**WHAT THE TASK REQUIRES:** Repeat what the lines below say, word for word, and skip every image.

DATA TO USE START

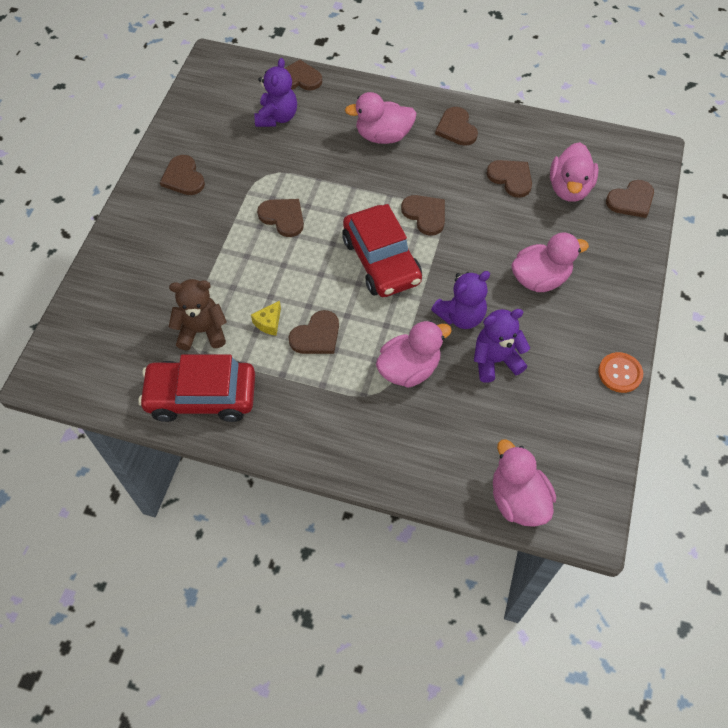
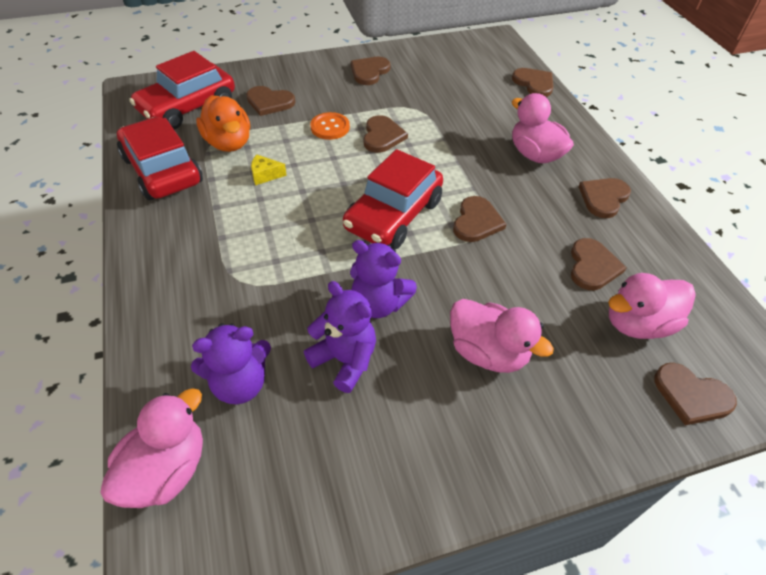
camera: 55 degrees right, 10 degrees down
(118, 341) = (188, 107): none -> red car
(202, 331) = (228, 143): brown teddy bear -> orange duck
(277, 117) = (481, 89): purple teddy bear -> purple teddy bear (239, 383)
(316, 336) = (273, 210): brown heart -> brown heart (269, 102)
(409, 369) = (282, 291): pink duck -> none
(620, 373) = (421, 506): orange button -> orange button (330, 127)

DATA TO USE END

**REPLY:**
camera: 55 degrees right, 10 degrees down
(118, 341) = (188, 107): none -> red car
(202, 331) = (228, 143): brown teddy bear -> orange duck
(277, 117) = (481, 89): purple teddy bear -> purple teddy bear (239, 383)
(316, 336) = (273, 210): brown heart -> brown heart (269, 102)
(409, 369) = (282, 291): pink duck -> none
(620, 373) = (421, 506): orange button -> orange button (330, 127)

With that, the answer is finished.